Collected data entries
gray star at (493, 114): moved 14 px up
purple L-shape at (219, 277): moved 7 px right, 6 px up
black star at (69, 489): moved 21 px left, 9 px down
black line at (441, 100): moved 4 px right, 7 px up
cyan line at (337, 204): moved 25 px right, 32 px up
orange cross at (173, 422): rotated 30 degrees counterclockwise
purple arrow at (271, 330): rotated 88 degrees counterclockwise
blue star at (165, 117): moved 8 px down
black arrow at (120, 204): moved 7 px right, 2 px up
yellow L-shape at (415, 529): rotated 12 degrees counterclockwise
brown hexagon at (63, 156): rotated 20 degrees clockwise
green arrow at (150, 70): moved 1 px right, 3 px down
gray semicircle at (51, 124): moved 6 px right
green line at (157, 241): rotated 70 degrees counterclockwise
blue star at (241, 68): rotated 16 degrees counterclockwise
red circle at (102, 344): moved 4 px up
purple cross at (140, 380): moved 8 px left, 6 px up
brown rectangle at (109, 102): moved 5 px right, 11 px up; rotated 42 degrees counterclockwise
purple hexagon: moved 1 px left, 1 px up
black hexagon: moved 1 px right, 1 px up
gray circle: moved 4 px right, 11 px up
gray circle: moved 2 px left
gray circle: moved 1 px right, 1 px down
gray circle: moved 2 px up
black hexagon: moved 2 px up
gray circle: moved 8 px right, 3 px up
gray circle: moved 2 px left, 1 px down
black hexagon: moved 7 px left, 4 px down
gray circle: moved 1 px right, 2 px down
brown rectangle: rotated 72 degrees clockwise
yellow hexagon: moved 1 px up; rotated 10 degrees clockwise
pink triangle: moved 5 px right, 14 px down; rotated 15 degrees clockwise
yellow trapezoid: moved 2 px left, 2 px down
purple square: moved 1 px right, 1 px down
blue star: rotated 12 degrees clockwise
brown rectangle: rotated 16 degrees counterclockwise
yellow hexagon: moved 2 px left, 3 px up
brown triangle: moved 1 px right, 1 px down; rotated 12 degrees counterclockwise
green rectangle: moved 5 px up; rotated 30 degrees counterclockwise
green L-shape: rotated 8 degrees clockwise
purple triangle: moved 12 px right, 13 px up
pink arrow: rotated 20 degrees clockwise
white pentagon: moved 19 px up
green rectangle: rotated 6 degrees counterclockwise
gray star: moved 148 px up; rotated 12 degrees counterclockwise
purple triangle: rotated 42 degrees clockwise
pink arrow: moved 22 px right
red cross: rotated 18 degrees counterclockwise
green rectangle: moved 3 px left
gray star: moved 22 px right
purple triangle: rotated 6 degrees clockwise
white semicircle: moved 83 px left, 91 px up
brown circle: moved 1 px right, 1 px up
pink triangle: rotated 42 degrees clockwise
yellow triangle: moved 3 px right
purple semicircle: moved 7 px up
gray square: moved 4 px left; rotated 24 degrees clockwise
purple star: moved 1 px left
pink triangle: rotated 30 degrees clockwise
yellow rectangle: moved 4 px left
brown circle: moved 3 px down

— TASK REQUIREMENTS —
Put the lines of the listing, from its first line through the line containing "yellow hexagon: moved 1", both included, into a numbered list, omitting any blank lines.

— SOLUTION TO THIS PROBLEM —
1. gray star at (493, 114): moved 14 px up
2. purple L-shape at (219, 277): moved 7 px right, 6 px up
3. black star at (69, 489): moved 21 px left, 9 px down
4. black line at (441, 100): moved 4 px right, 7 px up
5. cyan line at (337, 204): moved 25 px right, 32 px up
6. orange cross at (173, 422): rotated 30 degrees counterclockwise
7. purple arrow at (271, 330): rotated 88 degrees counterclockwise
8. blue star at (165, 117): moved 8 px down
9. black arrow at (120, 204): moved 7 px right, 2 px up
10. yellow L-shape at (415, 529): rotated 12 degrees counterclockwise
11. brown hexagon at (63, 156): rotated 20 degrees clockwise
12. green arrow at (150, 70): moved 1 px right, 3 px down
13. gray semicircle at (51, 124): moved 6 px right
14. green line at (157, 241): rotated 70 degrees counterclockwise
15. blue star at (241, 68): rotated 16 degrees counterclockwise
16. red circle at (102, 344): moved 4 px up
17. purple cross at (140, 380): moved 8 px left, 6 px up
18. brown rectangle at (109, 102): moved 5 px right, 11 px up; rotated 42 degrees counterclockwise
19. purple hexagon: moved 1 px left, 1 px up
20. black hexagon: moved 1 px right, 1 px up
21. gray circle: moved 4 px right, 11 px up
22. gray circle: moved 2 px left
23. gray circle: moved 1 px right, 1 px down
24. gray circle: moved 2 px up
25. black hexagon: moved 2 px up
26. gray circle: moved 8 px right, 3 px up
27. gray circle: moved 2 px left, 1 px down
28. black hexagon: moved 7 px left, 4 px down
29. gray circle: moved 1 px right, 2 px down
30. brown rectangle: rotated 72 degrees clockwise
31. yellow hexagon: moved 1 px up; rotated 10 degrees clockwise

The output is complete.